= Exercise details =
Reproduce all of the records below verbatim, but omit the pictures from your answer.

= Task inputs =
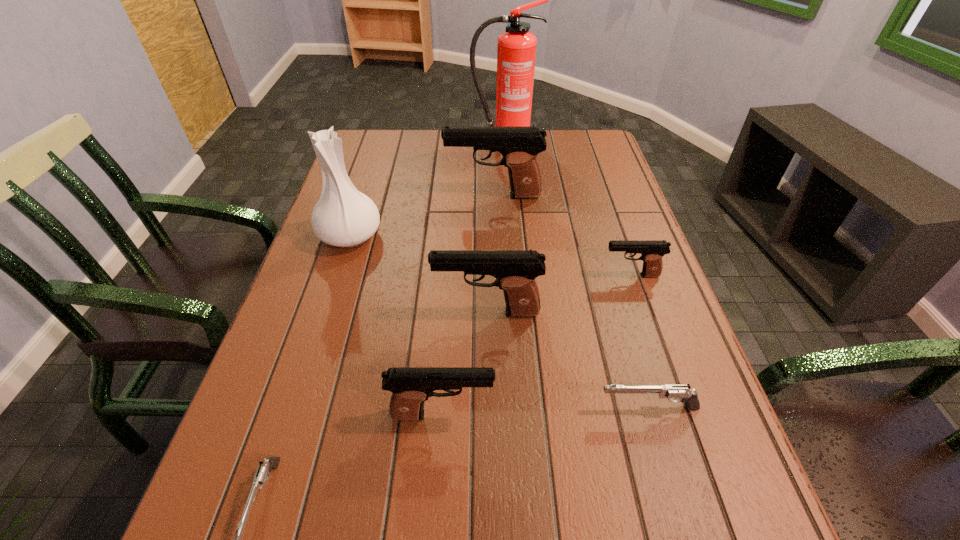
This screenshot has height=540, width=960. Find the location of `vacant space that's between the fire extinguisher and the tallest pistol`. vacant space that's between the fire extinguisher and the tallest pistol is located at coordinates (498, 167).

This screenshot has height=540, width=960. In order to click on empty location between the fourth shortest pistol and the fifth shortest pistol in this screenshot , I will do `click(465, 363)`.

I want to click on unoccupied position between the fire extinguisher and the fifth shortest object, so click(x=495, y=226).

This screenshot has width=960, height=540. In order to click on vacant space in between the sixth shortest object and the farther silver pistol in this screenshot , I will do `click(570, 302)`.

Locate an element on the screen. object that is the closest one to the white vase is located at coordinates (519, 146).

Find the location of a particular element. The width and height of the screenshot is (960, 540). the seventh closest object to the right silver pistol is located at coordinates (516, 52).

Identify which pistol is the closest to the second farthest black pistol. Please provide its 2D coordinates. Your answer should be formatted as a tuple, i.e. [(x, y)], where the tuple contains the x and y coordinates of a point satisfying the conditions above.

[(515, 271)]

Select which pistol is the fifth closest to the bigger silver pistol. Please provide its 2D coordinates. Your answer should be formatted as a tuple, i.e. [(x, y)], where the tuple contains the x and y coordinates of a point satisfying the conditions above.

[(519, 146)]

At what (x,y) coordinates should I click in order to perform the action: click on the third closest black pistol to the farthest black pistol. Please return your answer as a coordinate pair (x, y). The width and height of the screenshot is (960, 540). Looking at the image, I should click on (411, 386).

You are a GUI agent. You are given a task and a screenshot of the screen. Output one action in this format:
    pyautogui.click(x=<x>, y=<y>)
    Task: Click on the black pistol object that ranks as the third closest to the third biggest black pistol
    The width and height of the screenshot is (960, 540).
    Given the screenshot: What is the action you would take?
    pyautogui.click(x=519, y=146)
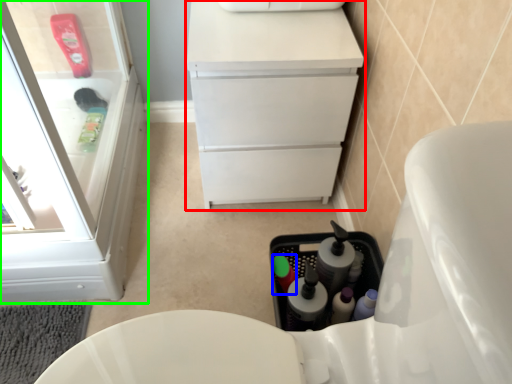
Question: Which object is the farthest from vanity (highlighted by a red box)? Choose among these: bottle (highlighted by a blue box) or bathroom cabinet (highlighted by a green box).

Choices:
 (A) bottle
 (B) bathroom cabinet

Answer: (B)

= Full output =
This screenshot has height=540, width=960. Find the location of `vacant space that's between the fire extinguisher and the tallest pistol`. vacant space that's between the fire extinguisher and the tallest pistol is located at coordinates (498, 167).

This screenshot has height=540, width=960. In order to click on empty location between the fourth shortest pistol and the fifth shortest pistol in this screenshot , I will do `click(465, 363)`.

I want to click on unoccupied position between the fire extinguisher and the fifth shortest object, so click(x=495, y=226).

This screenshot has width=960, height=540. In order to click on vacant space in between the sixth shortest object and the farther silver pistol in this screenshot , I will do `click(570, 302)`.

Locate an element on the screen. object that is the closest one to the white vase is located at coordinates (519, 146).

Find the location of a particular element. The width and height of the screenshot is (960, 540). the seventh closest object to the right silver pistol is located at coordinates (516, 52).

Identify which pistol is the closest to the second farthest black pistol. Please provide its 2D coordinates. Your answer should be formatted as a tuple, i.e. [(x, y)], where the tuple contains the x and y coordinates of a point satisfying the conditions above.

[(515, 271)]

Select which pistol is the fifth closest to the bigger silver pistol. Please provide its 2D coordinates. Your answer should be formatted as a tuple, i.e. [(x, y)], where the tuple contains the x and y coordinates of a point satisfying the conditions above.

[(519, 146)]

At what (x,y) coordinates should I click in order to perform the action: click on the third closest black pistol to the farthest black pistol. Please return your answer as a coordinate pair (x, y). The width and height of the screenshot is (960, 540). Looking at the image, I should click on (411, 386).

You are a GUI agent. You are given a task and a screenshot of the screen. Output one action in this format:
    pyautogui.click(x=<x>, y=<y>)
    Task: Click on the black pistol object that ranks as the third closest to the third biggest black pistol
    The width and height of the screenshot is (960, 540).
    Given the screenshot: What is the action you would take?
    pyautogui.click(x=519, y=146)
Question: Which object is the farthest from vanity (highlighted by a red box)? Choose among these: bottle (highlighted by a blue box) or bathroom cabinet (highlighted by a green box).

Choices:
 (A) bottle
 (B) bathroom cabinet

Answer: (B)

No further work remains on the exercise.